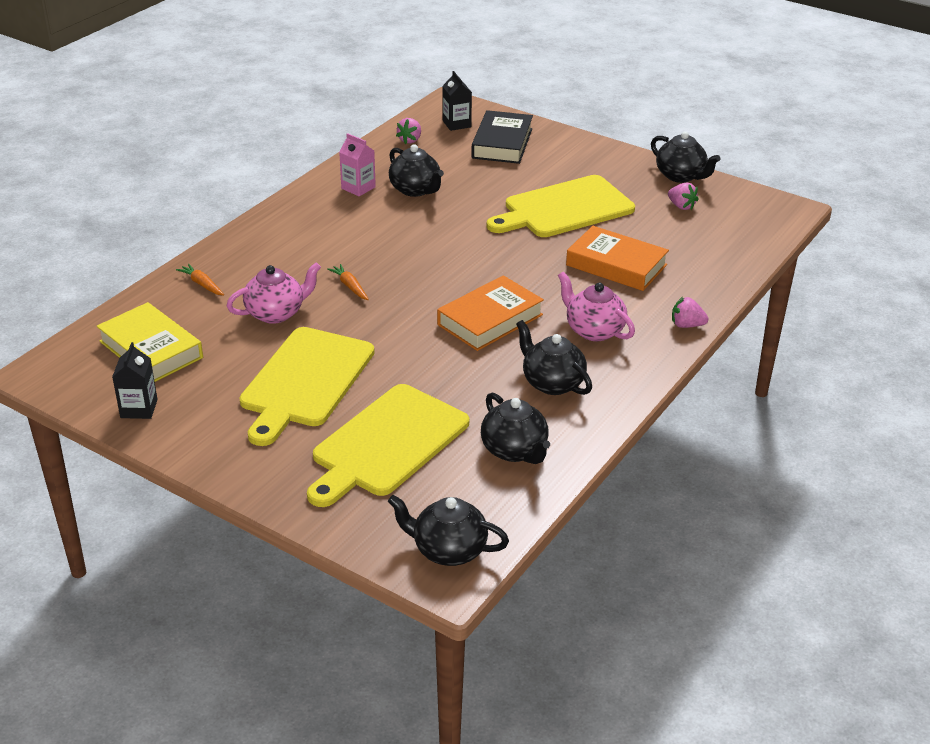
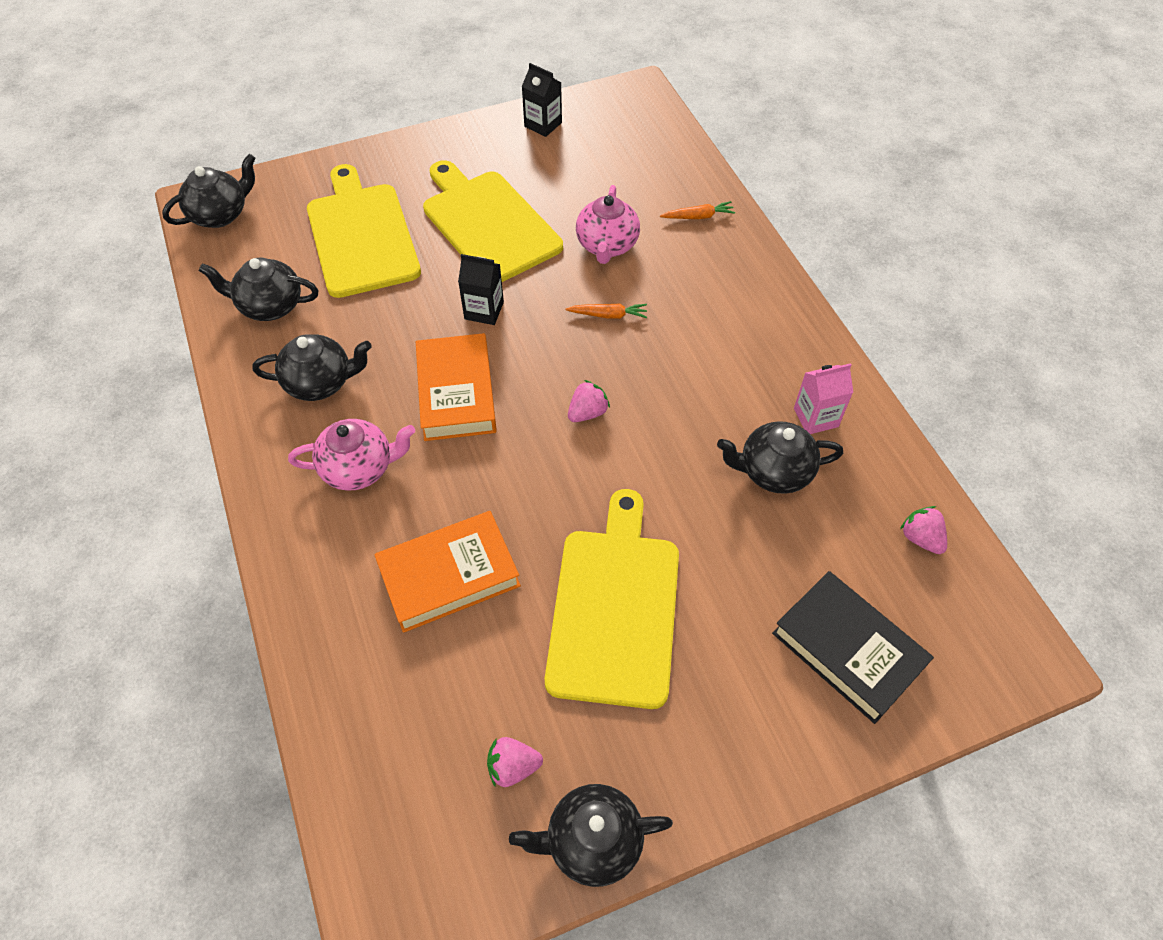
camera: 125 degrees right, 20 degrees up
(151, 349) = (618, 154): yellow book -> none
(456, 124) = (945, 626): black carton -> black carton (484, 310)
(686, 325) = (285, 561): pink strawberry -> pink strawberry (587, 413)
_ _ _
**About this exercise:** Every line of the listing above is to be set down verbatim, without the pictures.

**Response to this task:**
camera: 125 degrees right, 20 degrees up
(151, 349) = (618, 154): yellow book -> none
(456, 124) = (945, 626): black carton -> black carton (484, 310)
(686, 325) = (285, 561): pink strawberry -> pink strawberry (587, 413)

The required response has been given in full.